Requirement: Take the line that contains "red tape: 0 -> 2" as the start and the last line of the entries as the end, and print both and everything between them exactly, without the pictures.

Excerpted records:
• • •

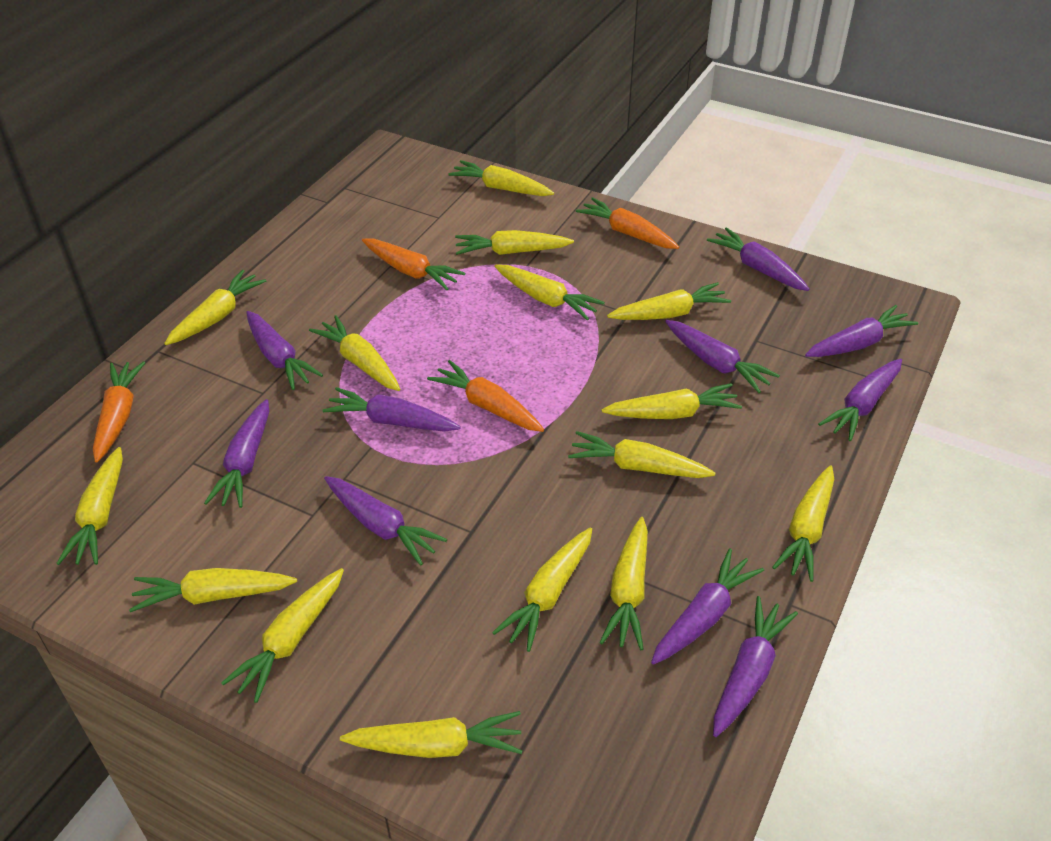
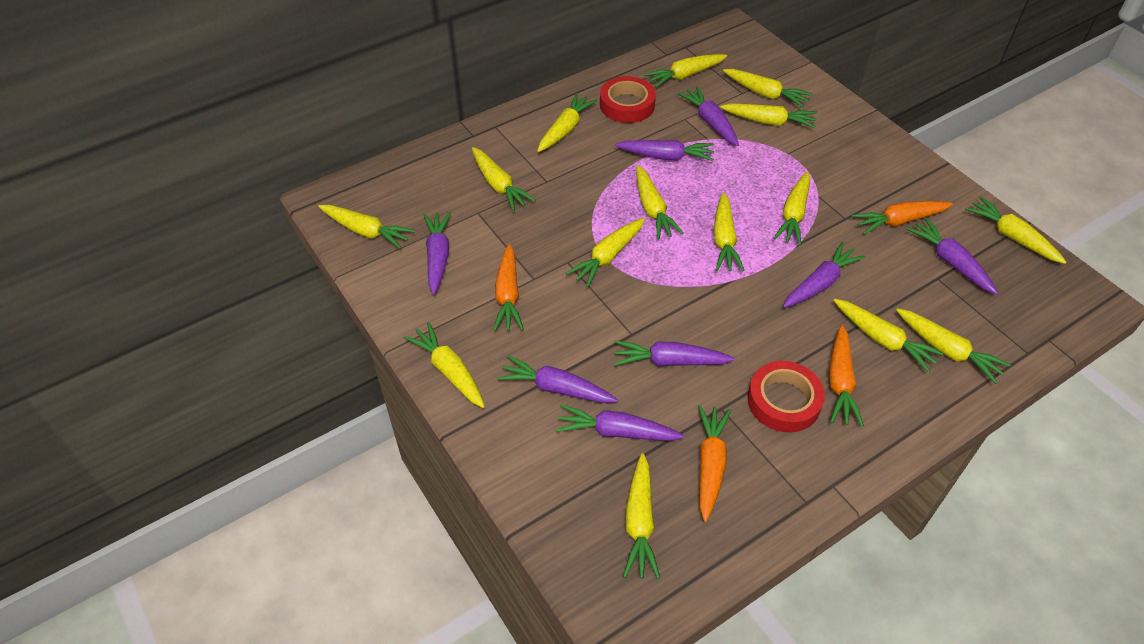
purple carrot: 10 -> 8
red tape: 0 -> 2

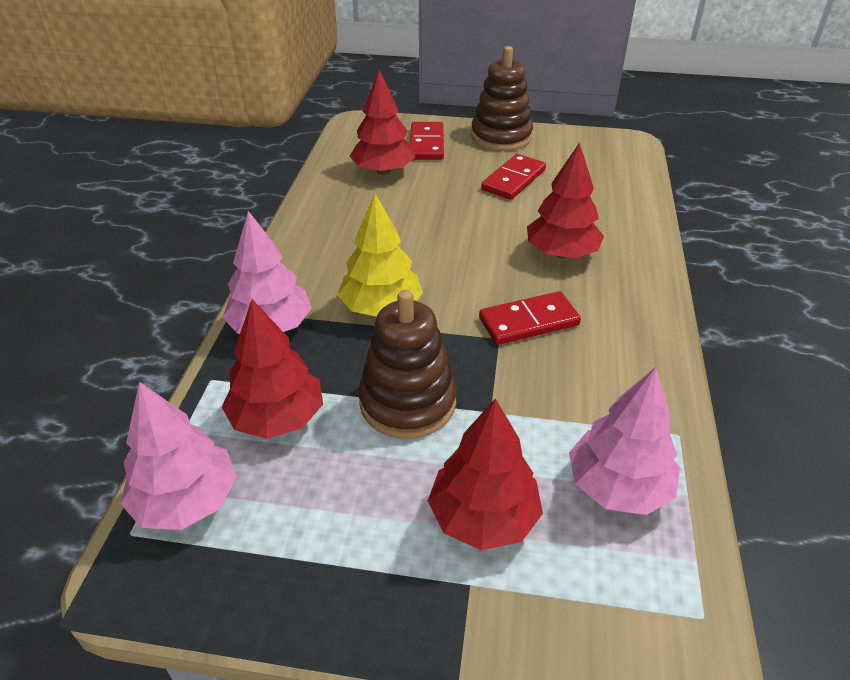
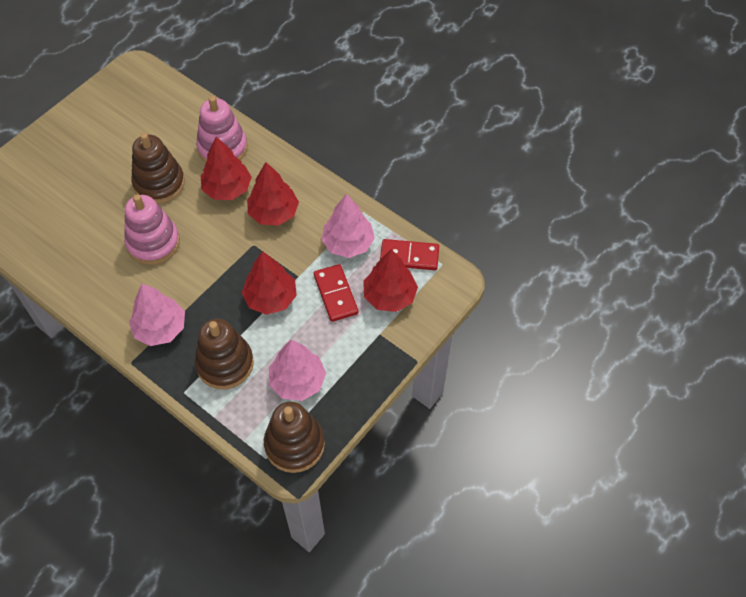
brown stacking toy: 2 -> 3
pink stacking toy: 0 -> 2
red domino: 3 -> 2
yellow tree: 1 -> 0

• • •

Exercise answer:
red tape: 0 -> 2

brown stacking toy: 2 -> 3
pink stacking toy: 0 -> 2
red domino: 3 -> 2
yellow tree: 1 -> 0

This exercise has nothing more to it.